Change detection outputs

━━━━━━━━

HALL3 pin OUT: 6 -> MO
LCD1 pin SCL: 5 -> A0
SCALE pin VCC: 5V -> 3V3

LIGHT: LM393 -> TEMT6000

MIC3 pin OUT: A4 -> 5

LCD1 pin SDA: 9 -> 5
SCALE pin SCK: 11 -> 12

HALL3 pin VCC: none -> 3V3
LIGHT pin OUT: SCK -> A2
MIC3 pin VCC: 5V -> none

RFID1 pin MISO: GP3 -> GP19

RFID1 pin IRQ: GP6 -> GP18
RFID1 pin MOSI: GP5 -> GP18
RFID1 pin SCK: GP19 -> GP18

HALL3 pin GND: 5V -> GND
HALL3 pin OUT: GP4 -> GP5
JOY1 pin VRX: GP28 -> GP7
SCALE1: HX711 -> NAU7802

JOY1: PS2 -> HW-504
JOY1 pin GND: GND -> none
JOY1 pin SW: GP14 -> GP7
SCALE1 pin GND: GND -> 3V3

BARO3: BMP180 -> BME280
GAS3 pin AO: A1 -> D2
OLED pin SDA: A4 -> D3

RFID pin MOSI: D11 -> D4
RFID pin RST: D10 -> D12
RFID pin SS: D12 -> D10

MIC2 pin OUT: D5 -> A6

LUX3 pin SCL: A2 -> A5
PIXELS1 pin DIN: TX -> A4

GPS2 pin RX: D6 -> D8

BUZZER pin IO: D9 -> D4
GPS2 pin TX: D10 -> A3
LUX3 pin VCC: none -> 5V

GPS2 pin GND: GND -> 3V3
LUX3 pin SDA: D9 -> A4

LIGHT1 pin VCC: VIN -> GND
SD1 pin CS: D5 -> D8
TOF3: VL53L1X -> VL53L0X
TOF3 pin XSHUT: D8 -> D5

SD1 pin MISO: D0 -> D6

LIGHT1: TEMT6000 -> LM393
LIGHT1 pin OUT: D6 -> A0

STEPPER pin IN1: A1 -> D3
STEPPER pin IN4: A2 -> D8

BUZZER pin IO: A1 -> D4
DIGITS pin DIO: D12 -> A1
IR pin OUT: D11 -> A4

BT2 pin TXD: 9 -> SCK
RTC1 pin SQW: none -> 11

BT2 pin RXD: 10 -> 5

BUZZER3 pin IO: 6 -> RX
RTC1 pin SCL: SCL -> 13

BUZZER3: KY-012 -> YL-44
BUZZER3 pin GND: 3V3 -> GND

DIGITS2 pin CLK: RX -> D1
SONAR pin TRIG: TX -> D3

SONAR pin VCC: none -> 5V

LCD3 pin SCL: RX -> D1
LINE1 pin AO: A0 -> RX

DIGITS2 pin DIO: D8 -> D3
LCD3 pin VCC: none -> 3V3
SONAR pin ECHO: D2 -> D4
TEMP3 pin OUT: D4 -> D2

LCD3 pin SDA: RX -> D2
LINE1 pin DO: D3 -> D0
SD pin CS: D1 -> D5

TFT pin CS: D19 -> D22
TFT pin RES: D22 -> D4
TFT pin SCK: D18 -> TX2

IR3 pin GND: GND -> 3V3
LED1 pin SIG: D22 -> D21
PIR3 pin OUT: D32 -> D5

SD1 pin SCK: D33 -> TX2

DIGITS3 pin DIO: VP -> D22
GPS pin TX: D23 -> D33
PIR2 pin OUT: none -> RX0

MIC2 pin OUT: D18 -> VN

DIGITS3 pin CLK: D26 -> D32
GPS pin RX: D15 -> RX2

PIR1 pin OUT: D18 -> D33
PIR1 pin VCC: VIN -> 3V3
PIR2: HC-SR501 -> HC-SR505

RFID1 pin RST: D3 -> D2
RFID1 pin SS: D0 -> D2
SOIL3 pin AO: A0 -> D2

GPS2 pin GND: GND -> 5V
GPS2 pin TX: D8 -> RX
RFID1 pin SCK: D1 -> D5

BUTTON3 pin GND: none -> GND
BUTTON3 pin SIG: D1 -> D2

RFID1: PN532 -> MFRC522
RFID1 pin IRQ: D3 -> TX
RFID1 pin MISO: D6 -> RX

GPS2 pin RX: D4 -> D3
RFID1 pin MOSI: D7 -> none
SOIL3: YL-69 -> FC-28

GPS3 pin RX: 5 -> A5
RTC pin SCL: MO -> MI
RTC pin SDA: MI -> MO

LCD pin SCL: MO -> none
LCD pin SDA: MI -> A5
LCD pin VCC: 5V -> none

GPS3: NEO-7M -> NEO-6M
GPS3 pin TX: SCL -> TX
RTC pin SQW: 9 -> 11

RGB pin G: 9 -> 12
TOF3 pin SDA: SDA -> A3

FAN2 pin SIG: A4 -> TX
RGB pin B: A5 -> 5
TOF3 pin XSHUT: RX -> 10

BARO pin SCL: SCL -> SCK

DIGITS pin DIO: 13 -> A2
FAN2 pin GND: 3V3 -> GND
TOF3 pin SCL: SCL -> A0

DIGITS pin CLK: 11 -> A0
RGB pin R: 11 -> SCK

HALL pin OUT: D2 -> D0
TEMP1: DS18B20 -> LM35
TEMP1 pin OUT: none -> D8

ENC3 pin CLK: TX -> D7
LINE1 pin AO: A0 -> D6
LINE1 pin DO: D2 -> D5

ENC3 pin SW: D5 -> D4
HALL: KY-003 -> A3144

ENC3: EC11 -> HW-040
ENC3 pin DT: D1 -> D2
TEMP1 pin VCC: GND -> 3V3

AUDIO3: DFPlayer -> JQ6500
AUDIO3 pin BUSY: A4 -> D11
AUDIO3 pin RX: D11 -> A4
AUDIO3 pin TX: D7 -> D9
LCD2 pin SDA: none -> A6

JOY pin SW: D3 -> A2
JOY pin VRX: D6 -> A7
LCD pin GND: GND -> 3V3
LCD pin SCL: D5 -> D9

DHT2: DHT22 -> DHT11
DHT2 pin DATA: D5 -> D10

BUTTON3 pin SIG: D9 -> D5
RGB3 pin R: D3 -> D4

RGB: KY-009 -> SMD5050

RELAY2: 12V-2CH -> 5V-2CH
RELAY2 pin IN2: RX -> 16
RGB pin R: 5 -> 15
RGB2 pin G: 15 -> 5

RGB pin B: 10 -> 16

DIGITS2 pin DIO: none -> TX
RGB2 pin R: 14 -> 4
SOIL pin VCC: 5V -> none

━━━━━━━━

_ASSIGNMENT_: A complete answer gives every line of the data that includes "XSHUT".

_WRITTEN SOLUTION_:
TOF3 pin XSHUT: D8 -> D5
TOF3 pin XSHUT: RX -> 10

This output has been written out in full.